Recorded data

********************

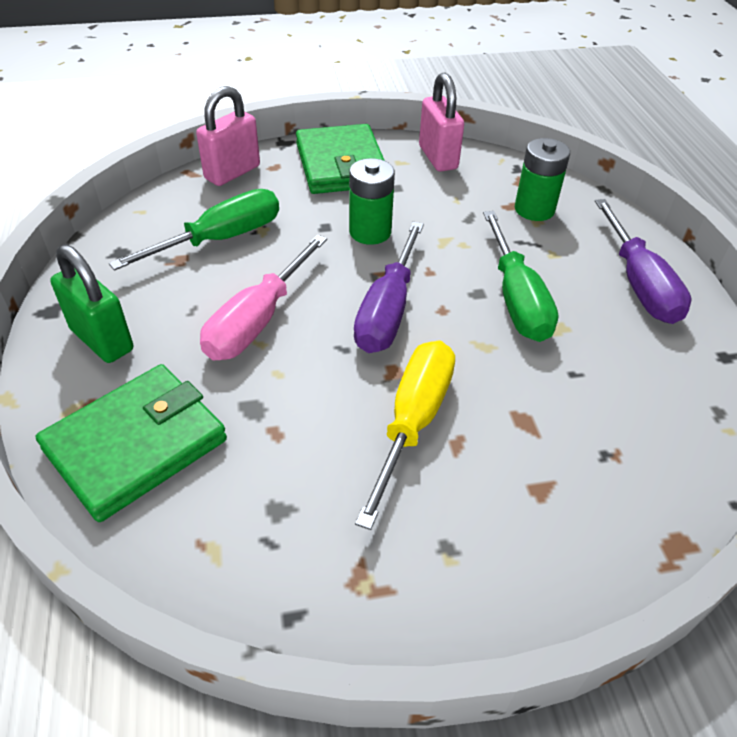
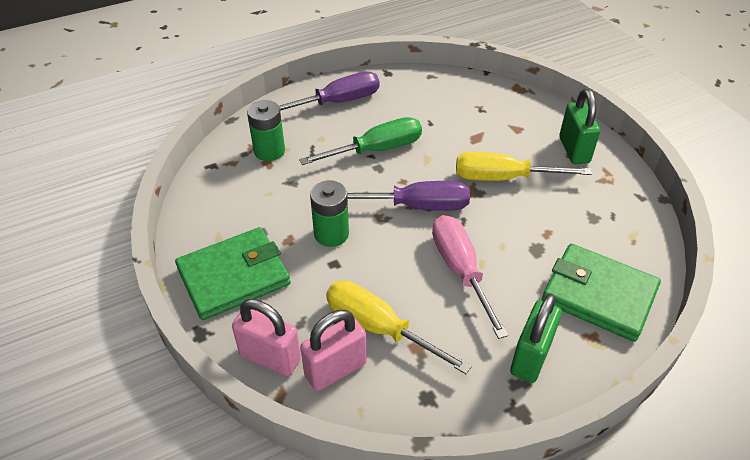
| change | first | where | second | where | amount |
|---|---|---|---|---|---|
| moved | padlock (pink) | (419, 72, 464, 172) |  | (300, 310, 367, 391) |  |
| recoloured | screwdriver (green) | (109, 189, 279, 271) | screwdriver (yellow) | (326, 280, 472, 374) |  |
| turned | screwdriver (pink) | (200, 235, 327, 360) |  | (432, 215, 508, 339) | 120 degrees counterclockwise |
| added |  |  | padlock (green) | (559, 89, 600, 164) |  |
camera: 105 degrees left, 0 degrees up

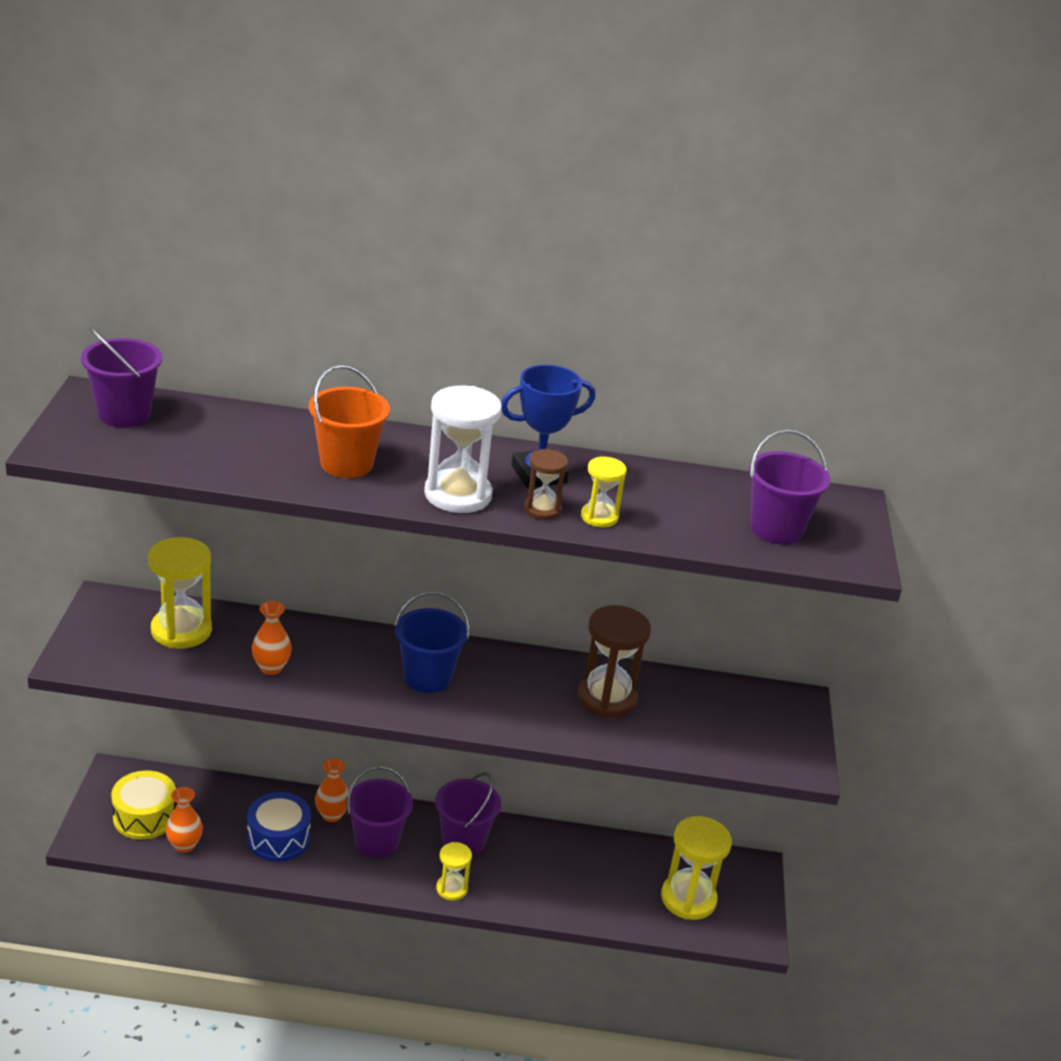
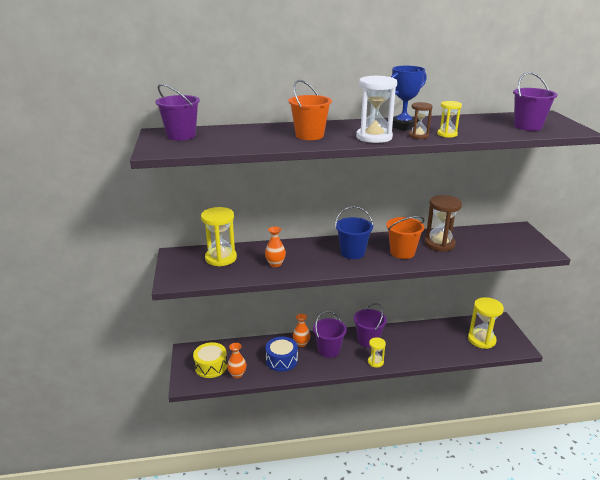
| change | first | where | second | where | amount |
|---|---|---|---|---|---|
| added |  |  | bucket (orange) | (386, 216, 425, 259) |  |
camera: 10 degrees left, 5 degrees down

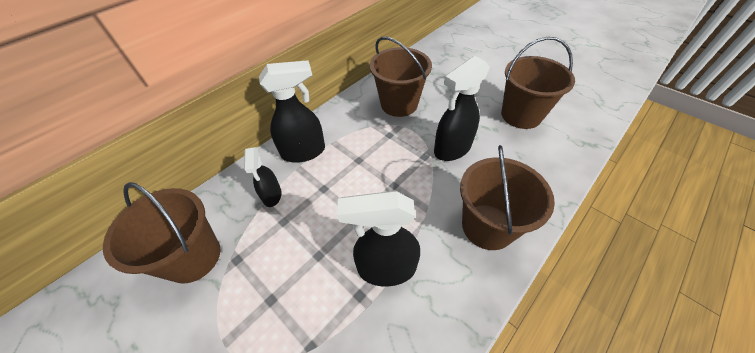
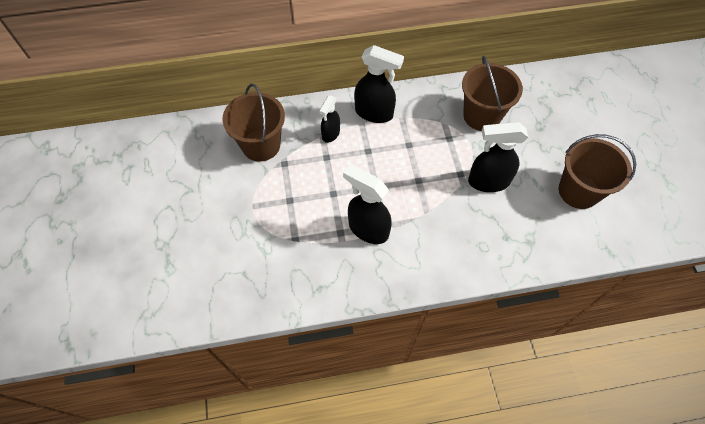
| change | first | where | second | where | amount |
|---|---|---|---|---|---|
| removed | bucket (brown) | (460, 145, 555, 250) |  |  |  |
camera: 35 degrees right, 10 degrees up

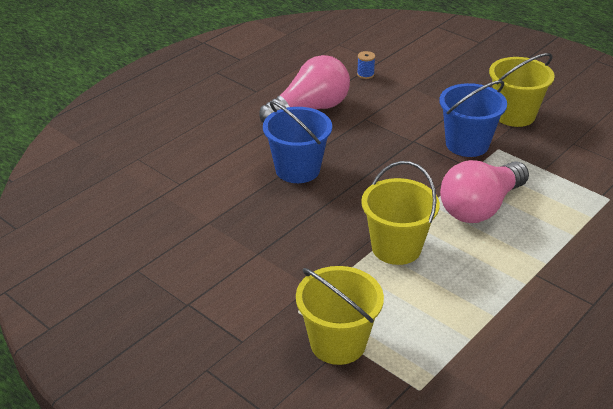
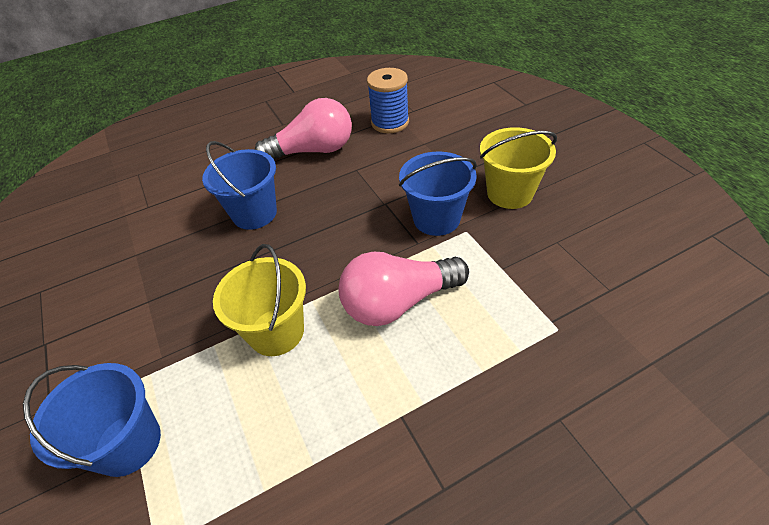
| change | first | where | second | where | amount |
|---|---|---|---|---|---|
| recoloured | bucket (yellow) | (296, 266, 384, 365) | bucket (blue) | (23, 363, 161, 477) |  |
| resized | spool (blue) | (357, 51, 375, 79) |  | (367, 68, 409, 133) | x2.22 |
camera: 25 degrees right, 10 degrees up

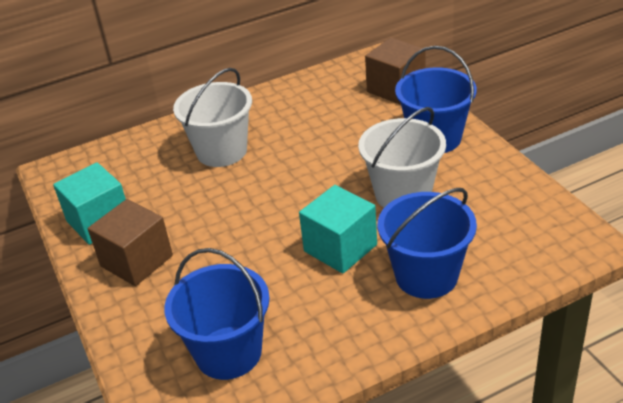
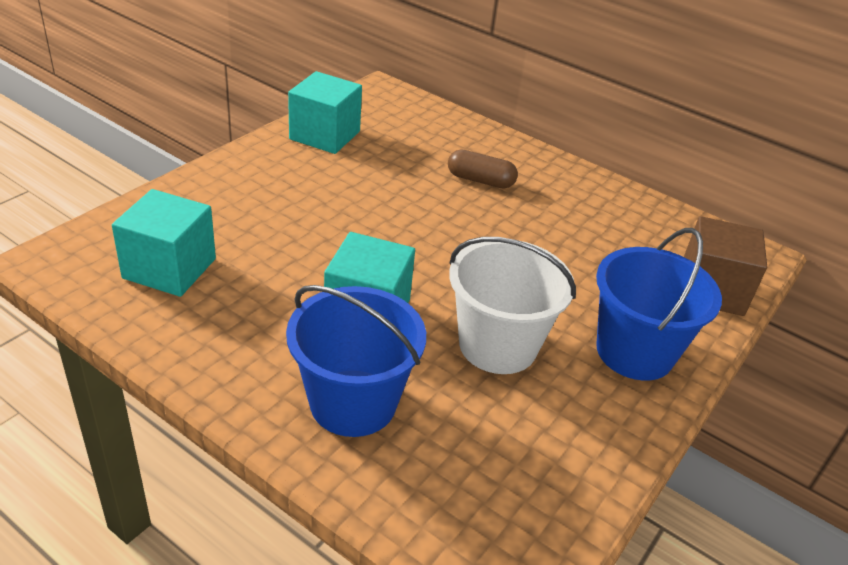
| change | first | where | second | where | amount |
|---|---|---|---|---|---|
| replaced | bucket (blue) | (164, 248, 270, 380) | cube (turquoise) | (112, 189, 216, 297) |  |
| replaced | bucket (white) | (173, 68, 252, 167) | capsule (brown) | (448, 150, 518, 188) |  |
| removed | cube (brown) | (88, 199, 173, 286) |  |  |  |
camera: 55 degrees right, 0 degrees up

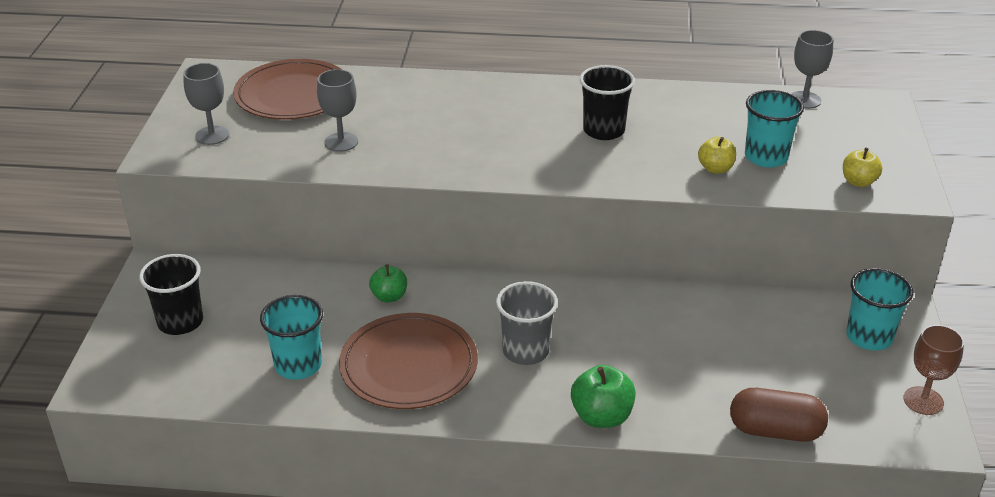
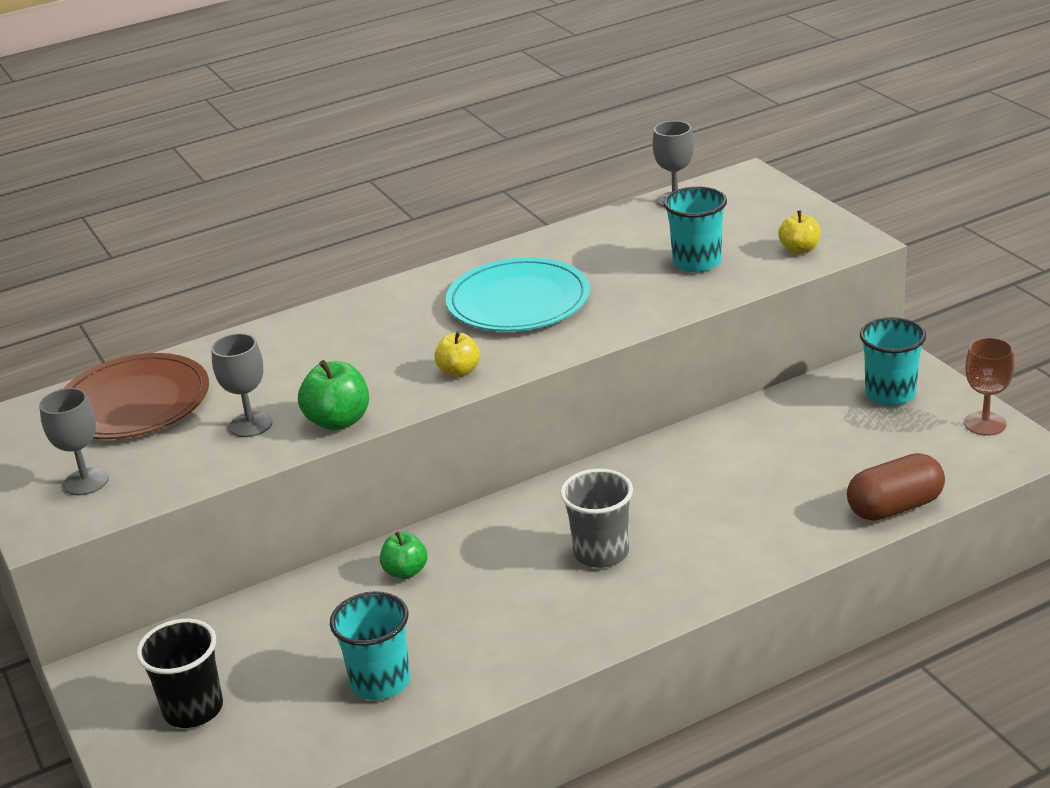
| change | first | where | second | where | amount |
|---|---|---|---|---|---|
| moved | apple (green) | (571, 365, 636, 428) |  | (298, 360, 369, 431) |  |
| moved | apple (yellow) | (698, 137, 736, 174) |  | (434, 331, 480, 377) |  |
| replaced | cup (black) | (580, 65, 635, 140) | plate (turquoise) | (446, 257, 590, 331) |  |
| removed | plate (brown) | (339, 313, 478, 409) |  |  |  |
camera: 30 degrees left, 5 degrees down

********************

◆ Your instructions
Only a number is wanted here: the count of lines above that contain the word "padlock".

◆ Task output
2